== Supplied records
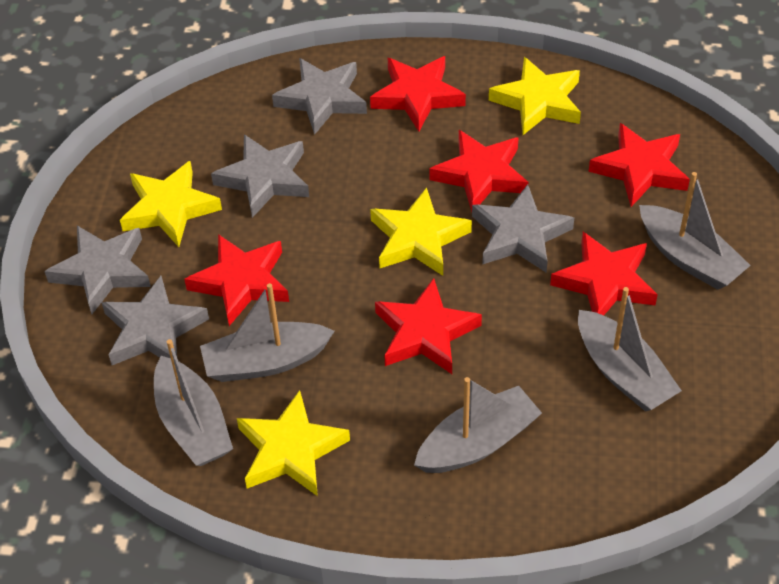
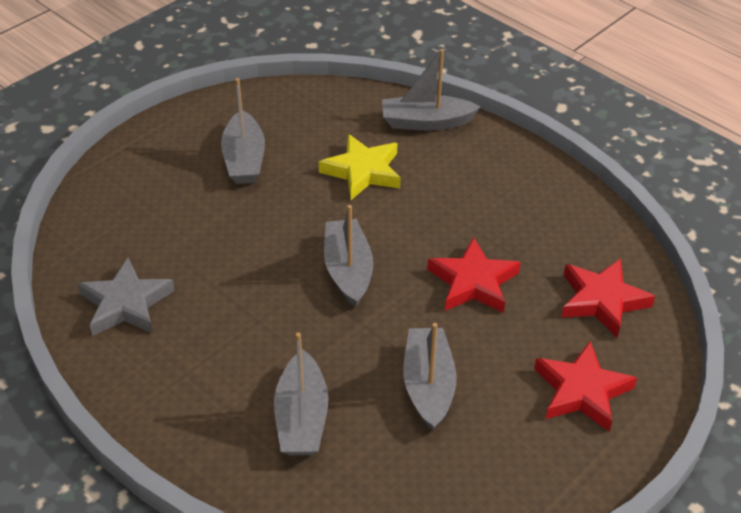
grey star: 5 -> 1
red star: 6 -> 3
yellow star: 4 -> 1

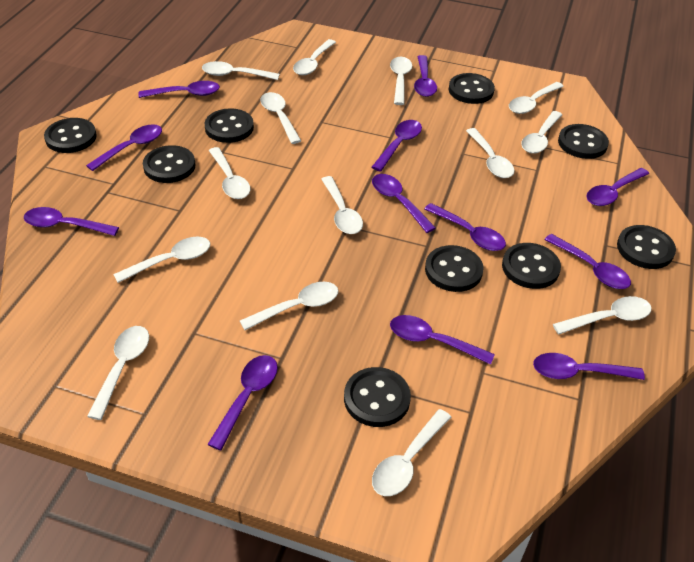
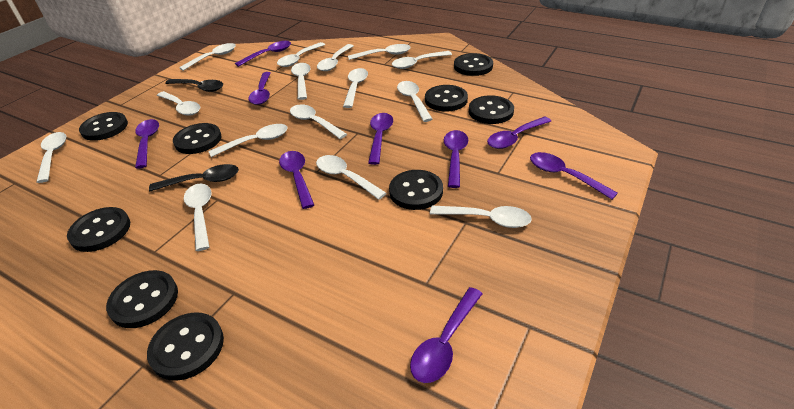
black spoon: 0 -> 2
purple spoon: 12 -> 9
white spoon: 14 -> 15

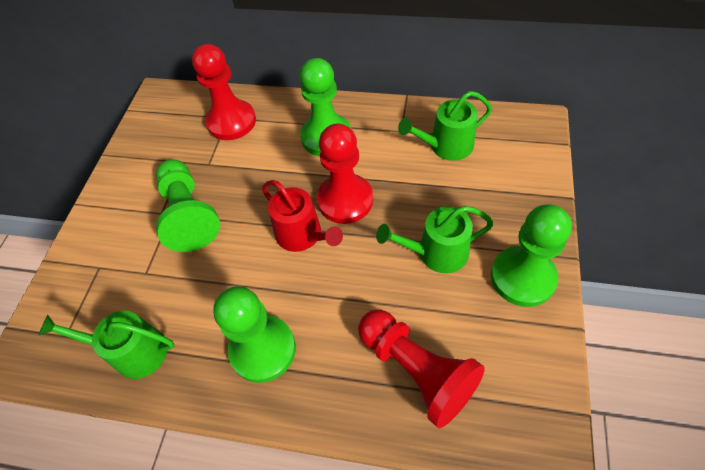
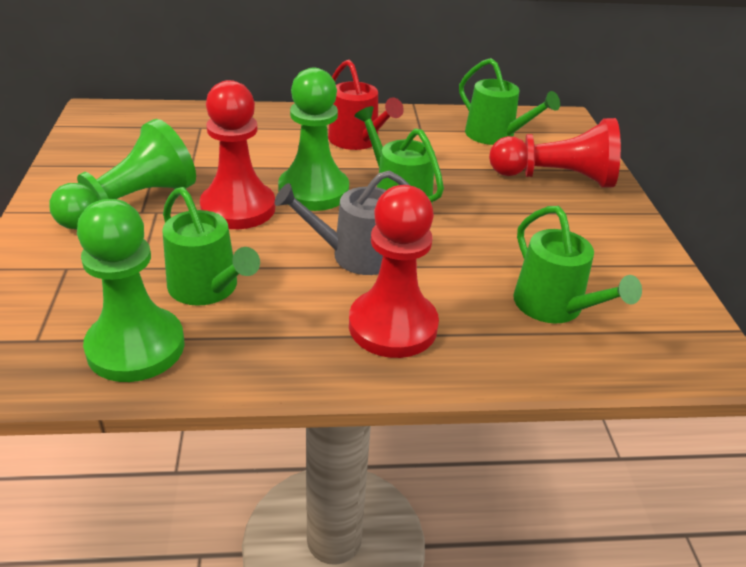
green pawn: 4 -> 3
green watering can: 3 -> 4
grey watering can: 0 -> 1

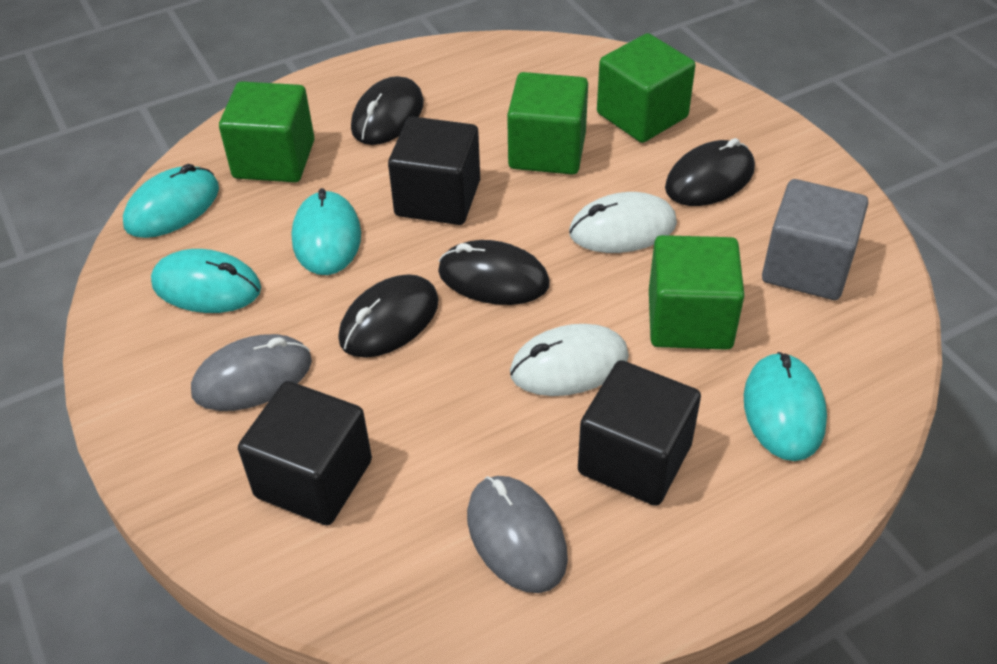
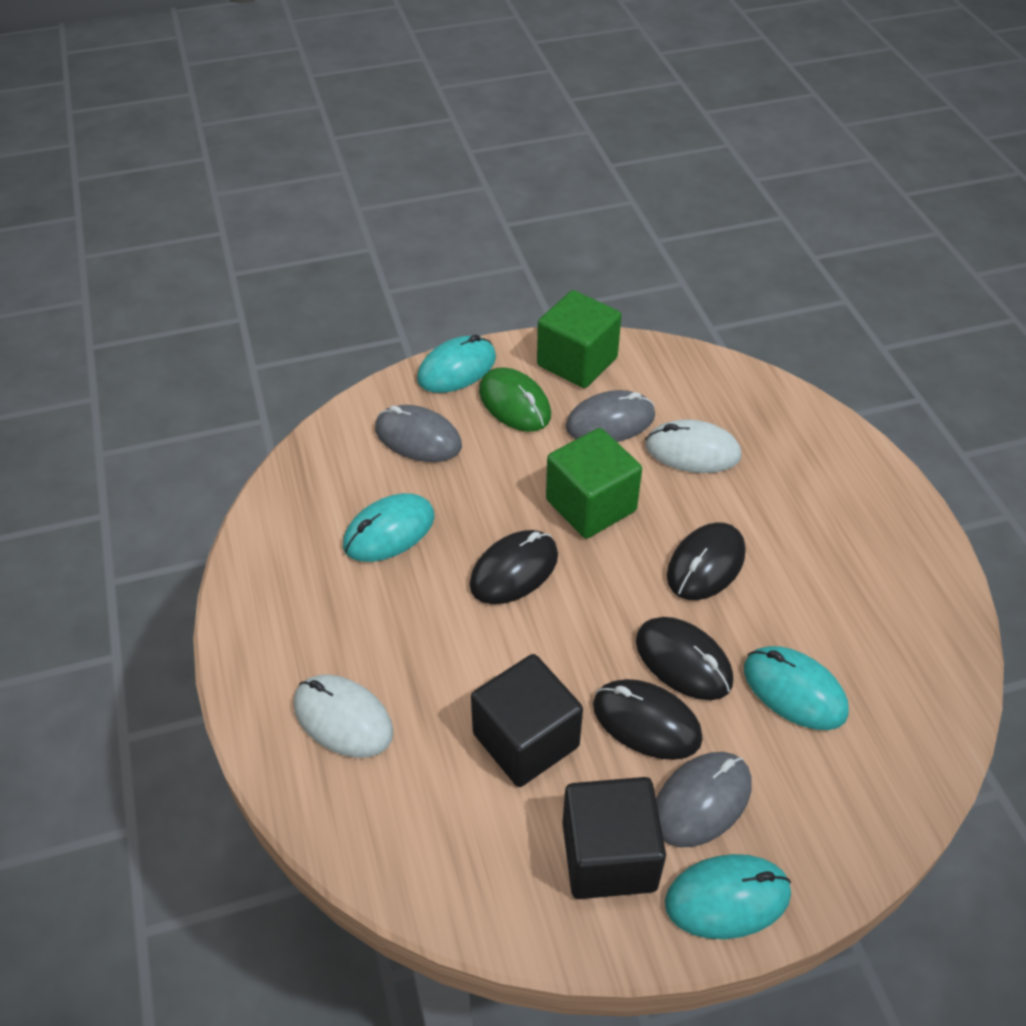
black cube: 3 -> 2
green cube: 4 -> 2
green mouse: 0 -> 1
grey cube: 1 -> 0
grey mouse: 2 -> 3

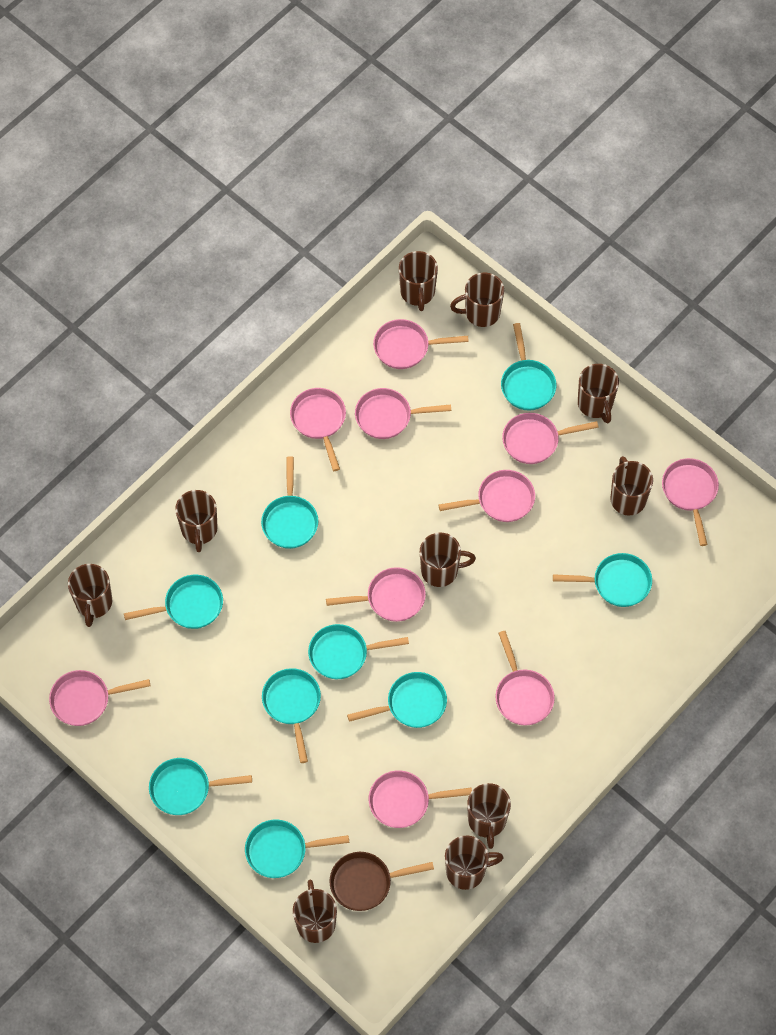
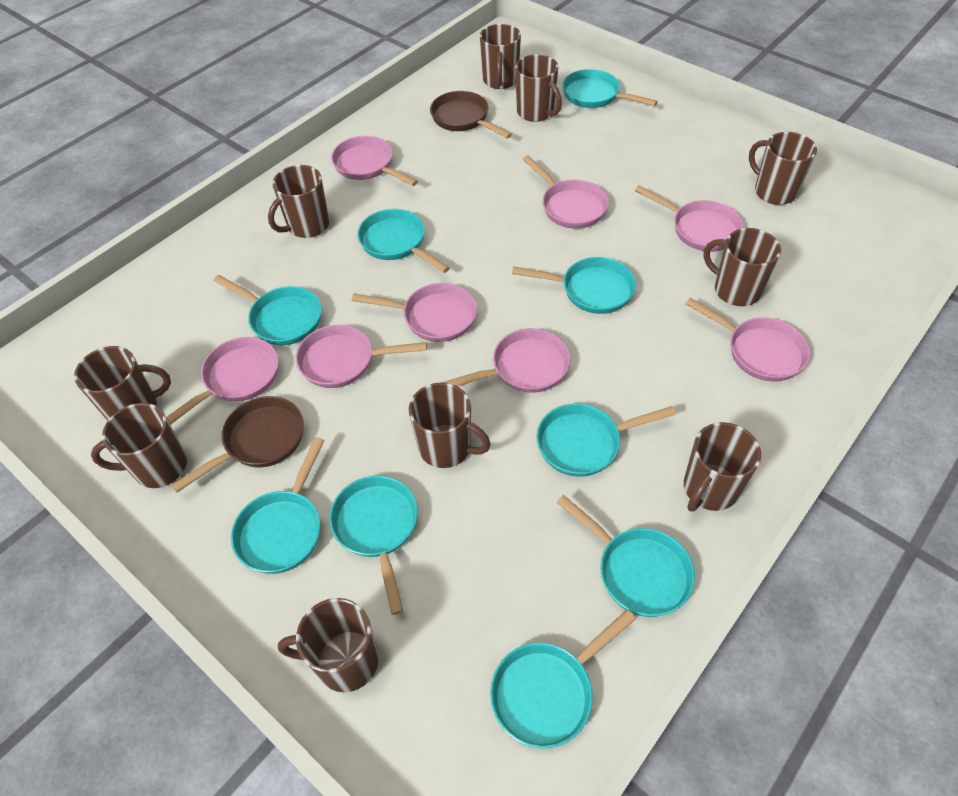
brown pan: 1 -> 2
pink pan: 10 -> 8

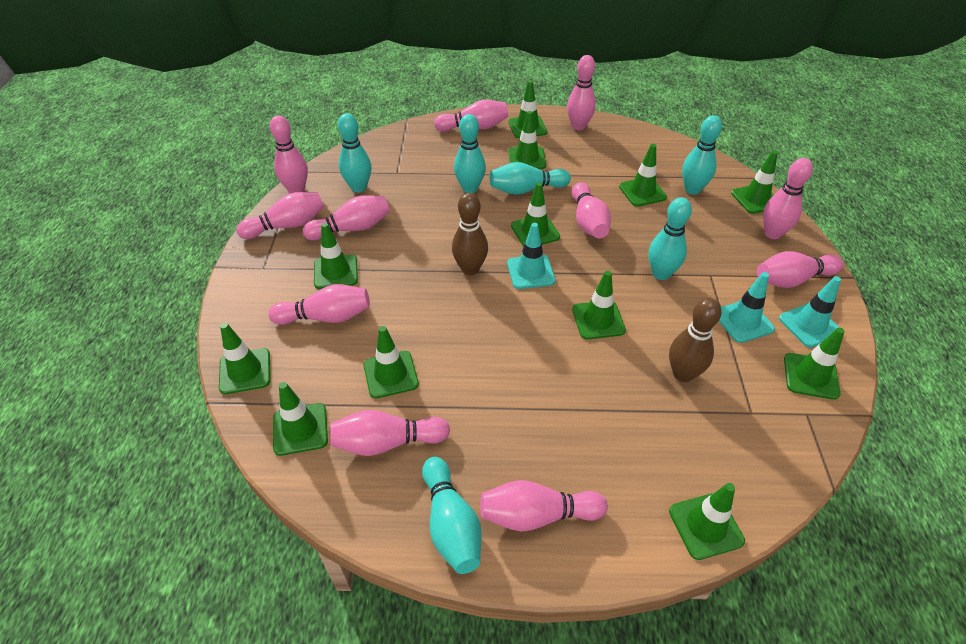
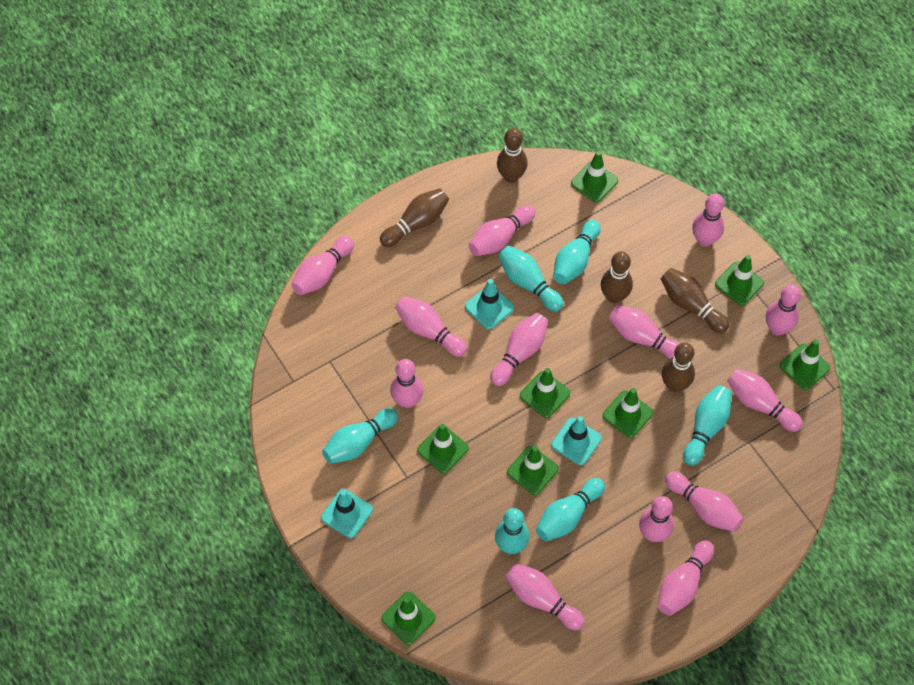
brown bowling pin: 2 -> 5
green traffic cone: 12 -> 8
pink bowling pin: 11 -> 13

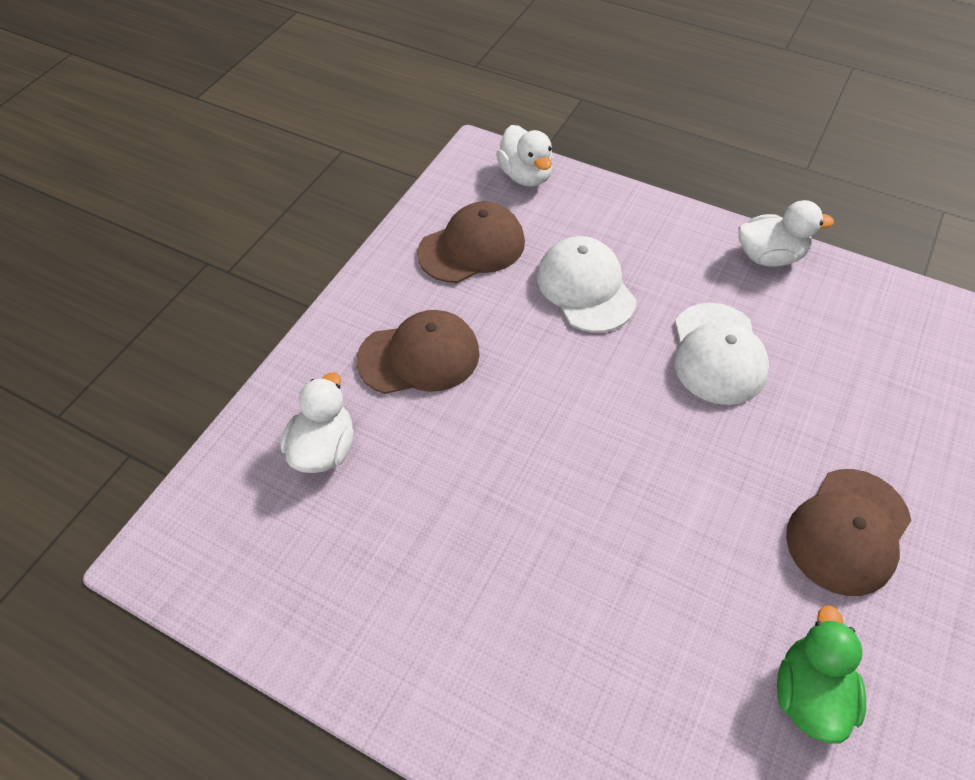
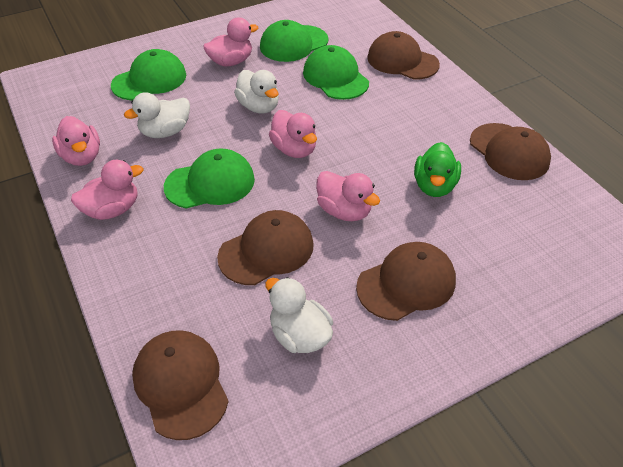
brown cap: 3 -> 5
green cap: 0 -> 4
pink duck: 0 -> 5
white cap: 2 -> 0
====
» **Assignment**: The copy must match each record exactly, apart from the images, which stay out.

» **Output**:
grey star: 5 -> 1
red star: 6 -> 3
yellow star: 4 -> 1

black spoon: 0 -> 2
purple spoon: 12 -> 9
white spoon: 14 -> 15

green pawn: 4 -> 3
green watering can: 3 -> 4
grey watering can: 0 -> 1

black cube: 3 -> 2
green cube: 4 -> 2
green mouse: 0 -> 1
grey cube: 1 -> 0
grey mouse: 2 -> 3

brown pan: 1 -> 2
pink pan: 10 -> 8

brown bowling pin: 2 -> 5
green traffic cone: 12 -> 8
pink bowling pin: 11 -> 13

brown cap: 3 -> 5
green cap: 0 -> 4
pink duck: 0 -> 5
white cap: 2 -> 0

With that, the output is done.